Material for the task START
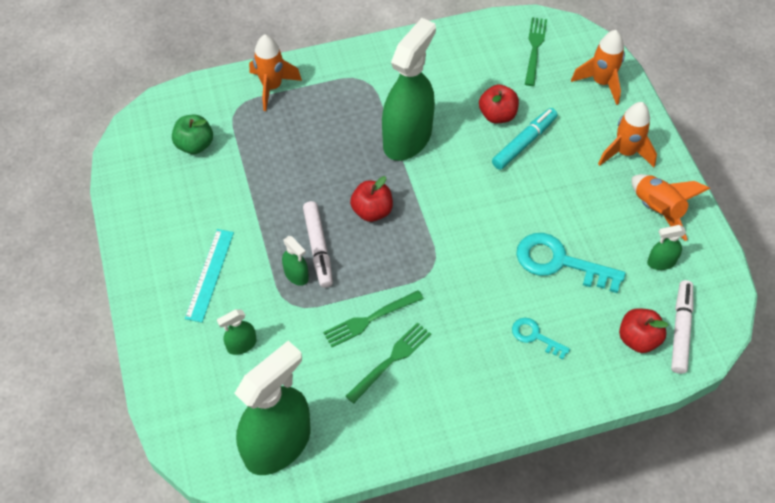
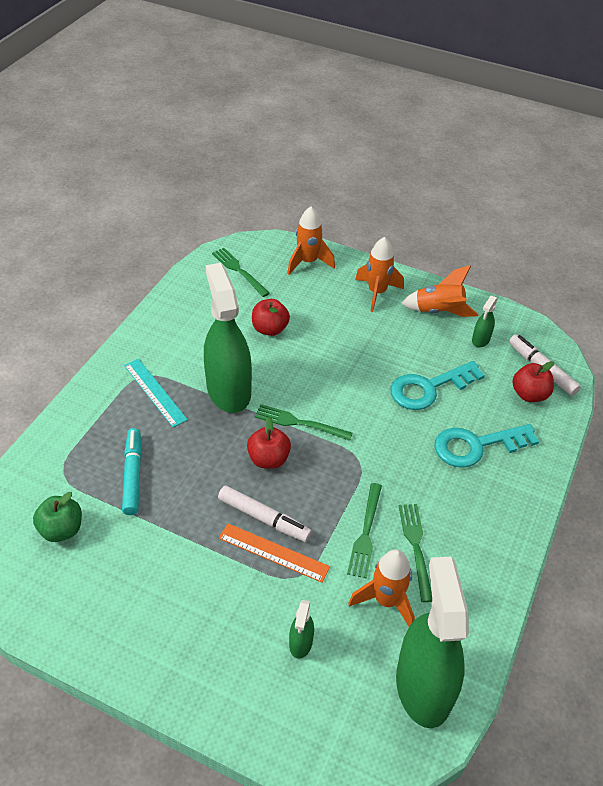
camera: 50 degrees left, 10 degrees down
(210, 274) = (206, 615): turquoise ruler -> turquoise ruler (155, 392)
(272, 87) = (74, 435): orange rocket -> orange rocket (386, 600)
(296, 275) = (273, 552): green spray bottle -> orange ruler
(425, 204) = (299, 423): none -> green fork
(524, 143) = (310, 333): turquoise marker -> turquoise marker (133, 475)
(535, 336) = (476, 446): turquoise key -> turquoise key, size x1.86

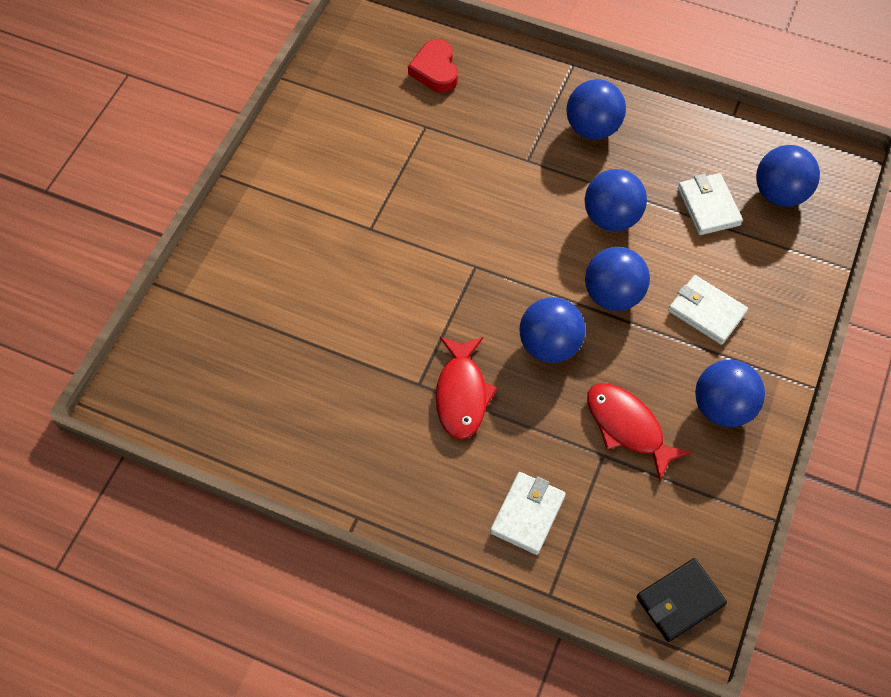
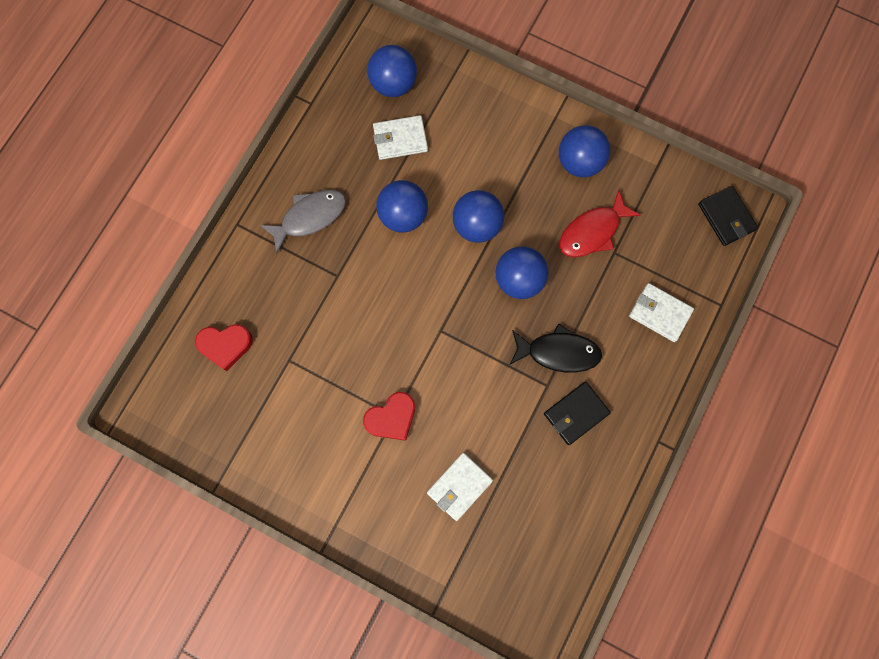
camera: 85 degrees left, 15 degrees up
(368, 226) = (391, 418): none -> red heart
(386, 418) = (576, 413): none -> black wallet
(462, 394) = (558, 352): red fish -> black fish
(592, 128) = (309, 217): blue ball -> grey fish
(706, 312) = (498, 158): white wallet -> white wallet (459, 486)

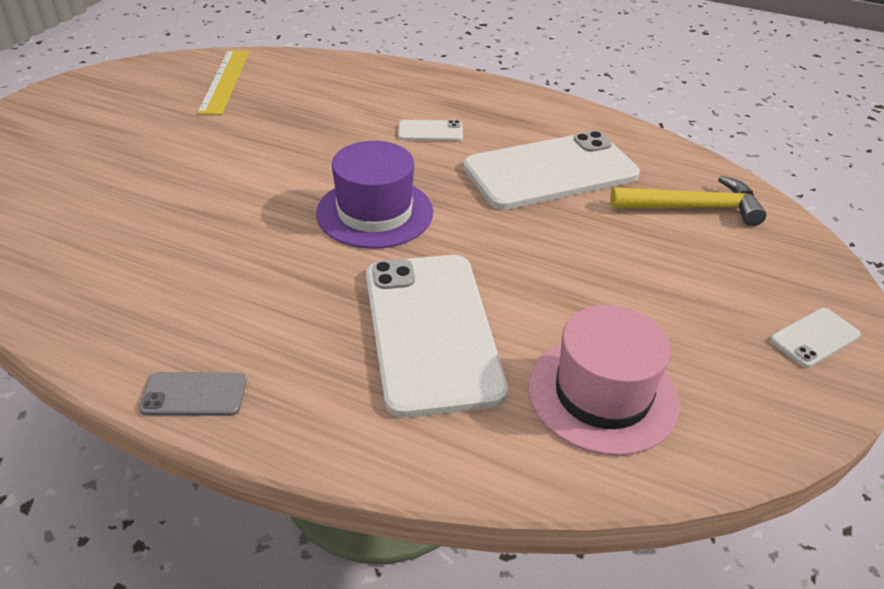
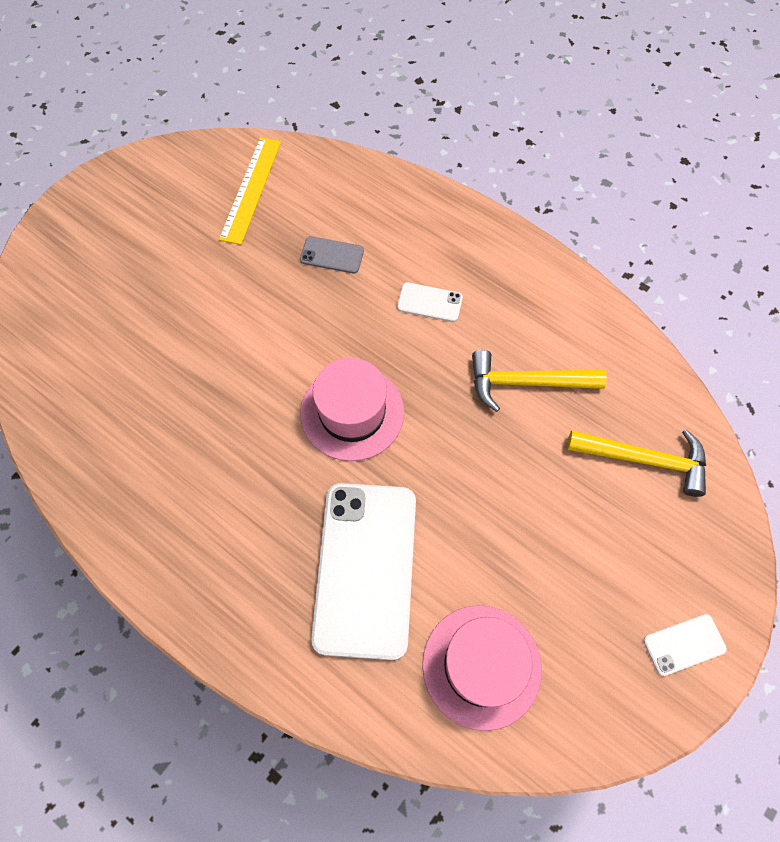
camera: 15 degrees right, 25 degrees up
(194, 395) = (175, 597): grey phone -> grey phone (332, 255)
(375, 212) = (352, 412): purple hat -> pink hat
(550, 171) = (527, 383): white phone -> yellow hammer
Material for the task END
__Problem to work on__
With the images omitted, retype the records above exactly.

__Response__
camera: 50 degrees left, 10 degrees down
(210, 274) = (206, 615): turquoise ruler -> turquoise ruler (155, 392)
(272, 87) = (74, 435): orange rocket -> orange rocket (386, 600)
(296, 275) = (273, 552): green spray bottle -> orange ruler
(425, 204) = (299, 423): none -> green fork
(524, 143) = (310, 333): turquoise marker -> turquoise marker (133, 475)
(535, 336) = (476, 446): turquoise key -> turquoise key, size x1.86

camera: 85 degrees left, 15 degrees up
(368, 226) = (391, 418): none -> red heart
(386, 418) = (576, 413): none -> black wallet
(462, 394) = (558, 352): red fish -> black fish
(592, 128) = (309, 217): blue ball -> grey fish
(706, 312) = (498, 158): white wallet -> white wallet (459, 486)

camera: 15 degrees right, 25 degrees up
(194, 395) = (175, 597): grey phone -> grey phone (332, 255)
(375, 212) = (352, 412): purple hat -> pink hat
(550, 171) = (527, 383): white phone -> yellow hammer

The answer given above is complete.